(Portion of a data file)
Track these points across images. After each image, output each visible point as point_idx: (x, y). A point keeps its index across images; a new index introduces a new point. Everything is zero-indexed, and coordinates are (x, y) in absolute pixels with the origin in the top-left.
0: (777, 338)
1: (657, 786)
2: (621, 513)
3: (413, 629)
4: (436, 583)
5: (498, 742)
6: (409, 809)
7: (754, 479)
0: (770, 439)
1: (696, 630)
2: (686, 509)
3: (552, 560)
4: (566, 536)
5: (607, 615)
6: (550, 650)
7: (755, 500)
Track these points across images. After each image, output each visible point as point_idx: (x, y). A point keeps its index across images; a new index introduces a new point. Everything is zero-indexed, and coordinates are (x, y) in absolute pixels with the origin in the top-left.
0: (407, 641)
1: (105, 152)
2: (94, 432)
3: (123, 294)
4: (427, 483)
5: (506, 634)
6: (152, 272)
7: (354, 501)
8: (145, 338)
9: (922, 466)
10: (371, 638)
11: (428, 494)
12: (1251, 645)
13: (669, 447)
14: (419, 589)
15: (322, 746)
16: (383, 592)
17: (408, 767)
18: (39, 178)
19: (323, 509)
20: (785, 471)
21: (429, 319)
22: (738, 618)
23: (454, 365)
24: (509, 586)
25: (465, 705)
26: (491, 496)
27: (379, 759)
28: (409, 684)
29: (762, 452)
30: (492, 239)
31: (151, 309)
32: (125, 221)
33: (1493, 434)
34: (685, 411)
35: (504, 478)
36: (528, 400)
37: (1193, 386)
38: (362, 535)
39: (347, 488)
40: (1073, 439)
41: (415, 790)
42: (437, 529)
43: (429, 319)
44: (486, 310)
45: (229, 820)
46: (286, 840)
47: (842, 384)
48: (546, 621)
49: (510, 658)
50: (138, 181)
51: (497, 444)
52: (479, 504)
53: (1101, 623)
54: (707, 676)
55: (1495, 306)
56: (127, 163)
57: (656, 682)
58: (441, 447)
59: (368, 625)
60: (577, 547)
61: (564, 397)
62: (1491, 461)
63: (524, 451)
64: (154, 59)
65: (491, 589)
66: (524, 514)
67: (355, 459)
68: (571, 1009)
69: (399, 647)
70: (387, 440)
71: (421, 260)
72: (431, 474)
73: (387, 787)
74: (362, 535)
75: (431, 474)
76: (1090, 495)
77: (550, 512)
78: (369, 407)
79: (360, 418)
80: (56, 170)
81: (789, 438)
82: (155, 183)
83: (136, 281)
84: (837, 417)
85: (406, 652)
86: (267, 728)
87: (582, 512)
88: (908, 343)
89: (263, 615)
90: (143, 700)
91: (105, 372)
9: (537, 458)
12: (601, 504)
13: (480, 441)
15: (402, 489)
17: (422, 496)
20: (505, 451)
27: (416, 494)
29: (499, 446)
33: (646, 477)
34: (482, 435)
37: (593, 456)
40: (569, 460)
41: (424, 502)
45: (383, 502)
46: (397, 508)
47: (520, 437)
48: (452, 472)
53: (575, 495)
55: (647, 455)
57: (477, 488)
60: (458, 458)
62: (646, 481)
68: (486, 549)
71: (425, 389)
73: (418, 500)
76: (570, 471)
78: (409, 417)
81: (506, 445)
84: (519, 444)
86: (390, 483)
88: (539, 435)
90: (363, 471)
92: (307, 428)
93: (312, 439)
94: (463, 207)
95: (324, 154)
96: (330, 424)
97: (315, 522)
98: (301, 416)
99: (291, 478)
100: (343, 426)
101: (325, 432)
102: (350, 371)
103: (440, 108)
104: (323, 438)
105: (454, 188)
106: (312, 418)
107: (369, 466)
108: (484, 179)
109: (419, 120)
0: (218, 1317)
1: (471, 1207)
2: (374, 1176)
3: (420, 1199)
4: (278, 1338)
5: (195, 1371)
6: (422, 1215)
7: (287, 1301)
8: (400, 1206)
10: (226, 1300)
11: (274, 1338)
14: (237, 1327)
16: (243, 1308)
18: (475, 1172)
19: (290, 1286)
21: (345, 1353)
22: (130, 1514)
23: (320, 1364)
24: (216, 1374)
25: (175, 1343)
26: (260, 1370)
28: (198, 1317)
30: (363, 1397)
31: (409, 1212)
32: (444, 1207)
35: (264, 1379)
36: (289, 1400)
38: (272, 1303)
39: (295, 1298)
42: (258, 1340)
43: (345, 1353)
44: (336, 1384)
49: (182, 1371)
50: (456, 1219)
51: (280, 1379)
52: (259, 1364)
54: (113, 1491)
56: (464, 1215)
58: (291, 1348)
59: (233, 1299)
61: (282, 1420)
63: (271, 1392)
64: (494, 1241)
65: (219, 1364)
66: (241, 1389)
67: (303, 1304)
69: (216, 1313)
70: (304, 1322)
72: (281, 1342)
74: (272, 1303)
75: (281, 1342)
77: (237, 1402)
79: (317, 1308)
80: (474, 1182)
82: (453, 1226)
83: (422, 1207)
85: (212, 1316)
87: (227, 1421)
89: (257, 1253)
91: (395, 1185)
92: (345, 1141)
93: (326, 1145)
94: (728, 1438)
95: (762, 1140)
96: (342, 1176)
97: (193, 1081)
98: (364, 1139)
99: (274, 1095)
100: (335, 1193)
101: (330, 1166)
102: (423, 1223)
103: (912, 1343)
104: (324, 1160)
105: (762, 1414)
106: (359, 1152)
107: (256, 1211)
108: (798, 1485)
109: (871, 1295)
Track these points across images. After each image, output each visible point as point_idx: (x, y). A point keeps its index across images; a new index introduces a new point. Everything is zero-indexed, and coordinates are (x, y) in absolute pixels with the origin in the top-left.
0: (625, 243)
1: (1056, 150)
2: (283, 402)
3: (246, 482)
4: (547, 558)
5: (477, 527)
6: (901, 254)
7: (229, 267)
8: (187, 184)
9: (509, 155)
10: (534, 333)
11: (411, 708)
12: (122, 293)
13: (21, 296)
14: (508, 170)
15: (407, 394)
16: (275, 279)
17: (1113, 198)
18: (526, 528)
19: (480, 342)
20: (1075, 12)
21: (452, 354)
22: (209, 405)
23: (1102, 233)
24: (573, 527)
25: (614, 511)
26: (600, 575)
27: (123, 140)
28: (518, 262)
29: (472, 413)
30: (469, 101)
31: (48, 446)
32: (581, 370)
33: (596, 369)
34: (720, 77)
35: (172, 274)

WRITTEN REQUEST ->
Please reproduce the listing above with every occurrence of "point_idx" swapped for "point_index", keeping everything else the same.

ANSWER TO THIS PROBLEM ->
Track these points across images. After each image, output each visible point as point_index: (x, y). A point keeps its index across images; a new index introduces a new point. Everything is zero-indexed, and coordinates are (x, y) in absolute pixels with the origin in the top-left.
0: (777, 338)
1: (657, 786)
2: (621, 513)
3: (413, 629)
4: (436, 583)
5: (498, 742)
6: (409, 809)
7: (754, 479)
0: (770, 439)
1: (696, 630)
2: (686, 509)
3: (552, 560)
4: (566, 536)
5: (607, 615)
6: (550, 650)
7: (755, 500)
Track these points across images. After each image, output each visible point as point_index: (x, y). A point keeps its index across images; a new index introduces a new point. Everything is zero-indexed, and coordinates are (x, y) in absolute pixels with the origin in the top-left.
0: (407, 641)
1: (105, 152)
2: (94, 432)
3: (123, 294)
4: (427, 483)
5: (506, 634)
6: (152, 272)
7: (354, 501)
8: (145, 338)
9: (922, 466)
10: (371, 638)
11: (428, 494)
12: (1251, 645)
13: (669, 447)
14: (419, 589)
15: (322, 746)
16: (383, 592)
17: (408, 767)
18: (39, 178)
19: (323, 509)
20: (785, 471)
21: (429, 319)
22: (738, 618)
23: (454, 365)
24: (509, 586)
25: (465, 705)
26: (491, 496)
27: (379, 759)
28: (409, 684)
29: (762, 452)
30: (492, 239)
31: (151, 309)
32: (125, 221)
33: (1493, 434)
34: (685, 411)
35: (504, 478)
36: (528, 400)
37: (1193, 386)
38: (362, 535)
39: (347, 488)
40: (1073, 439)
41: (415, 790)
42: (437, 529)
43: (429, 319)
44: (486, 310)
45: (229, 820)
46: (286, 840)
47: (842, 384)
48: (546, 621)
49: (510, 658)
50: (138, 181)
51: (497, 444)
52: (479, 504)
53: (1101, 623)
54: (707, 676)
55: (1495, 306)
56: (127, 163)
57: (656, 682)
58: (441, 447)
59: (368, 625)
60: (577, 547)
61: (564, 397)
62: (1491, 461)
63: (524, 451)
64: (154, 59)
65: (491, 589)
66: (524, 514)
67: (355, 459)
68: (571, 1009)
69: (399, 647)
70: (387, 440)
71: (421, 260)
72: (431, 474)
73: (387, 787)
74: (362, 535)
75: (431, 474)
76: (1090, 495)
77: (550, 512)
78: (369, 407)
79: (360, 418)
80: (56, 170)
81: (789, 438)
82: (155, 183)
83: (136, 281)
84: (837, 417)
85: (406, 652)
86: (267, 728)
87: (582, 512)
88: (908, 343)
89: (263, 615)
90: (143, 700)
91: (105, 372)
9: (537, 458)
12: (601, 504)
13: (480, 441)
15: (402, 489)
17: (422, 496)
20: (505, 451)
27: (416, 494)
29: (499, 446)
33: (646, 477)
34: (482, 435)
37: (593, 456)
40: (569, 460)
41: (424, 502)
45: (383, 502)
46: (397, 508)
47: (520, 437)
48: (452, 472)
53: (575, 495)
55: (647, 455)
57: (477, 488)
60: (458, 458)
62: (646, 481)
68: (486, 549)
71: (425, 389)
73: (418, 500)
76: (570, 471)
78: (409, 417)
81: (506, 445)
84: (519, 444)
86: (390, 483)
88: (539, 435)
90: (363, 471)
92: (307, 428)
93: (312, 439)
94: (463, 207)
95: (324, 154)
96: (330, 424)
97: (315, 522)
98: (301, 416)
99: (291, 478)
100: (343, 426)
101: (325, 432)
102: (350, 371)
103: (440, 108)
104: (323, 438)
105: (454, 188)
106: (312, 418)
107: (369, 466)
108: (484, 179)
109: (419, 120)
0: (218, 1317)
1: (471, 1207)
2: (374, 1176)
3: (420, 1199)
4: (278, 1338)
5: (195, 1371)
6: (422, 1215)
7: (287, 1301)
8: (400, 1206)
10: (226, 1300)
11: (274, 1338)
14: (237, 1327)
16: (243, 1308)
18: (475, 1172)
19: (290, 1286)
21: (345, 1353)
22: (130, 1514)
23: (320, 1364)
24: (216, 1374)
25: (175, 1343)
26: (260, 1370)
28: (198, 1317)
30: (363, 1397)
31: (409, 1212)
32: (444, 1207)
35: (264, 1379)
36: (289, 1400)
38: (272, 1303)
39: (295, 1298)
42: (258, 1340)
43: (345, 1353)
44: (336, 1384)
49: (182, 1371)
50: (456, 1219)
51: (280, 1379)
52: (259, 1364)
54: (113, 1491)
56: (464, 1215)
58: (291, 1348)
59: (233, 1299)
61: (282, 1420)
63: (271, 1392)
64: (494, 1241)
65: (219, 1364)
66: (241, 1389)
67: (303, 1304)
69: (216, 1313)
70: (304, 1322)
72: (281, 1342)
74: (272, 1303)
75: (281, 1342)
77: (237, 1402)
79: (317, 1308)
80: (474, 1182)
82: (453, 1226)
83: (422, 1207)
85: (212, 1316)
87: (227, 1421)
89: (257, 1253)
91: (395, 1185)
92: (345, 1141)
93: (326, 1145)
94: (728, 1438)
95: (762, 1140)
96: (342, 1176)
97: (193, 1081)
98: (364, 1139)
99: (274, 1095)
100: (335, 1193)
101: (330, 1166)
102: (423, 1223)
103: (912, 1343)
104: (324, 1160)
105: (762, 1414)
106: (359, 1152)
107: (256, 1211)
108: (798, 1485)
109: (871, 1295)
Track these points across images. After each image, output each visible point as point_index: (x, y). A point keeps its index across images; a new index introduces a new point. Everything is zero-indexed, and coordinates are (x, y) in absolute pixels with the origin in the top-left.
0: (625, 243)
1: (1056, 150)
2: (283, 402)
3: (246, 482)
4: (547, 558)
5: (477, 527)
6: (901, 254)
7: (229, 267)
8: (187, 184)
9: (509, 155)
10: (534, 333)
11: (411, 708)
12: (122, 293)
13: (21, 296)
14: (508, 170)
15: (407, 394)
16: (275, 279)
17: (1113, 198)
18: (526, 528)
19: (480, 342)
20: (1075, 12)
21: (452, 354)
22: (209, 405)
23: (1102, 233)
24: (573, 527)
25: (614, 511)
26: (600, 575)
27: (123, 140)
28: (518, 262)
29: (472, 413)
30: (469, 101)
31: (48, 446)
32: (581, 370)
33: (596, 369)
34: (720, 77)
35: (172, 274)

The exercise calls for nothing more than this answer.